**INSTRUCTIONS TO FOLLOW:** Transcribe exactly the lines that fall between the one holding "(422, 252) = (532, 374): white" and the one holding "(412, 354) = (590, 393): grey gift -> none", inclusive, from the entries below.

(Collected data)
Segment Open

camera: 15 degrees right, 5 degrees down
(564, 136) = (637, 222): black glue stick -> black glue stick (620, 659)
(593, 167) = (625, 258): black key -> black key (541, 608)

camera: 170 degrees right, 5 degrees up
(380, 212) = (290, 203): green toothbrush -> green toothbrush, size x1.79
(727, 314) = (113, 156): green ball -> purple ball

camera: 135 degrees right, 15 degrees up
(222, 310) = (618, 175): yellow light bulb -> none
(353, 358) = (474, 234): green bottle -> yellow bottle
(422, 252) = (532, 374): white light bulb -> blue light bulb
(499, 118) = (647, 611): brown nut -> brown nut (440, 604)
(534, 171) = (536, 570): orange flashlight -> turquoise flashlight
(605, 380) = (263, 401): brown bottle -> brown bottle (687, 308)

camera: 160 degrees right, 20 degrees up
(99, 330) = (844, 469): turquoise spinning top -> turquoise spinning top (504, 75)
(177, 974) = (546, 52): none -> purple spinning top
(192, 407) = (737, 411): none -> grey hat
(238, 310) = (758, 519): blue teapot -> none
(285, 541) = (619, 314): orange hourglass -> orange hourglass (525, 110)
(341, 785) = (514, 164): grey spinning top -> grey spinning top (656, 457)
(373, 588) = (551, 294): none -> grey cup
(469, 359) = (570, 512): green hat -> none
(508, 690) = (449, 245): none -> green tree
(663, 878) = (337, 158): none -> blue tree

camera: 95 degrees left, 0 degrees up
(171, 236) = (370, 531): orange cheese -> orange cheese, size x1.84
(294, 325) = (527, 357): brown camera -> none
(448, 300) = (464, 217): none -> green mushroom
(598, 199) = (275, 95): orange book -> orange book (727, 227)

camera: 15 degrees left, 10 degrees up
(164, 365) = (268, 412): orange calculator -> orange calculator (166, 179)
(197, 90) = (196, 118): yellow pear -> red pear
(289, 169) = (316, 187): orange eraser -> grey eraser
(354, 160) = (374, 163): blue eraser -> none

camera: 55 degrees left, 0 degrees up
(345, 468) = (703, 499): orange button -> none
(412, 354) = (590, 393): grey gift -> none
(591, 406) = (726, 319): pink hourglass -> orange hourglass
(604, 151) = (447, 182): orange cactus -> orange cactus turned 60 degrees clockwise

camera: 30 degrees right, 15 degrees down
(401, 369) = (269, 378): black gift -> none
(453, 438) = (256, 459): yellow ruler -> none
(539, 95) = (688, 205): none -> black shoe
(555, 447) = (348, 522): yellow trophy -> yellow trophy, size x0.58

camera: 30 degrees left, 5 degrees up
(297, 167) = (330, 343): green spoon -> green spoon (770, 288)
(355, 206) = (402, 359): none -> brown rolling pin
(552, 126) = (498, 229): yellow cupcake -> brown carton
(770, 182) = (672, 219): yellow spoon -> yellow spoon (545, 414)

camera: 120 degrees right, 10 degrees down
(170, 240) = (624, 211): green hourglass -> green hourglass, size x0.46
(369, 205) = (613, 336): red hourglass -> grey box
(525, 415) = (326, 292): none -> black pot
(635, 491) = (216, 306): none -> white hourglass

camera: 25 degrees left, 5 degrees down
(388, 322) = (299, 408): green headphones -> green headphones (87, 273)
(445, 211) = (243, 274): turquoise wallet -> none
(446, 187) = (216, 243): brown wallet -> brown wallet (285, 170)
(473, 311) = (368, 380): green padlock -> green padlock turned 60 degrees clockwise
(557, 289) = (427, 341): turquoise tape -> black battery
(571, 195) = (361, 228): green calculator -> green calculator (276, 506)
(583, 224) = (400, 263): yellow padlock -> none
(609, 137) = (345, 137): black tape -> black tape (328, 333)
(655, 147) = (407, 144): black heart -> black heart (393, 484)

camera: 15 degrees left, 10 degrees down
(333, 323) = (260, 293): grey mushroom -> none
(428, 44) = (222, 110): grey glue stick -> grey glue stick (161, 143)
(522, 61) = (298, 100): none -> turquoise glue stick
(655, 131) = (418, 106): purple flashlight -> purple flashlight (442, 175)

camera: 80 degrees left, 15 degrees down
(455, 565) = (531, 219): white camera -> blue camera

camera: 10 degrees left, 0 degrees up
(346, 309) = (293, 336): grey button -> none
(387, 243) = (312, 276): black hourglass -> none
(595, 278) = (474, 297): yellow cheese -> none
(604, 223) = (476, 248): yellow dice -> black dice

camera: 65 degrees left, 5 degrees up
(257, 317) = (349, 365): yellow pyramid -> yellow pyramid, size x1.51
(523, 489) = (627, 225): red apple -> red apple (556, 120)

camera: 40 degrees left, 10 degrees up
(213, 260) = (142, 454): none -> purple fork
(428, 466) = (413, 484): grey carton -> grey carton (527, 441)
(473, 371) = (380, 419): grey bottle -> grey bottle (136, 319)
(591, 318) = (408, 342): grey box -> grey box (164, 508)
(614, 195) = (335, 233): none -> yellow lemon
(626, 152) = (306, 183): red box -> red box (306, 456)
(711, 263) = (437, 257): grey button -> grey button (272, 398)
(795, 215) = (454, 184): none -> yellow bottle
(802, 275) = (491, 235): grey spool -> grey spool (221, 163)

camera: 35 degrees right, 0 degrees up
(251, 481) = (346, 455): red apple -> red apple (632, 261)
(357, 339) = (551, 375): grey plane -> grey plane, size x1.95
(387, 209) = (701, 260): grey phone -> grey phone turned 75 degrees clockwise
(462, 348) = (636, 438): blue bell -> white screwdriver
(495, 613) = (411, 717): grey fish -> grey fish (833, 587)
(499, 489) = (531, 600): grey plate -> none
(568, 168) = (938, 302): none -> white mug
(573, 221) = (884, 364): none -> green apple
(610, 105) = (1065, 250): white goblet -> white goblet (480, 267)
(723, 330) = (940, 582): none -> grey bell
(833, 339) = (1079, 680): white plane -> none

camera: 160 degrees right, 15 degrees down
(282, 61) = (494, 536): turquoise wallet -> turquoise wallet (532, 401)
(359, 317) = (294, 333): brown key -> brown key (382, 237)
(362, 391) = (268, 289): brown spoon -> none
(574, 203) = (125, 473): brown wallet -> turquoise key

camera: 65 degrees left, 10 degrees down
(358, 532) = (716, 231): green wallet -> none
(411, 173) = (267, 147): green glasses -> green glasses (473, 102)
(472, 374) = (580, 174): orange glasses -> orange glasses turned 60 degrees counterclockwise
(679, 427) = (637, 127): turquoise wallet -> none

Segment Closed

**FINISHED EXERCISE:**
(422, 252) = (532, 374): white light bulb -> blue light bulb
(499, 118) = (647, 611): brown nut -> brown nut (440, 604)
(534, 171) = (536, 570): orange flashlight -> turquoise flashlight
(605, 380) = (263, 401): brown bottle -> brown bottle (687, 308)

camera: 160 degrees right, 20 degrees up
(99, 330) = (844, 469): turquoise spinning top -> turquoise spinning top (504, 75)
(177, 974) = (546, 52): none -> purple spinning top
(192, 407) = (737, 411): none -> grey hat
(238, 310) = (758, 519): blue teapot -> none
(285, 541) = (619, 314): orange hourglass -> orange hourglass (525, 110)
(341, 785) = (514, 164): grey spinning top -> grey spinning top (656, 457)
(373, 588) = (551, 294): none -> grey cup
(469, 359) = (570, 512): green hat -> none
(508, 690) = (449, 245): none -> green tree
(663, 878) = (337, 158): none -> blue tree

camera: 95 degrees left, 0 degrees up
(171, 236) = (370, 531): orange cheese -> orange cheese, size x1.84
(294, 325) = (527, 357): brown camera -> none
(448, 300) = (464, 217): none -> green mushroom
(598, 199) = (275, 95): orange book -> orange book (727, 227)

camera: 15 degrees left, 10 degrees up
(164, 365) = (268, 412): orange calculator -> orange calculator (166, 179)
(197, 90) = (196, 118): yellow pear -> red pear
(289, 169) = (316, 187): orange eraser -> grey eraser
(354, 160) = (374, 163): blue eraser -> none

camera: 55 degrees left, 0 degrees up
(345, 468) = (703, 499): orange button -> none
(412, 354) = (590, 393): grey gift -> none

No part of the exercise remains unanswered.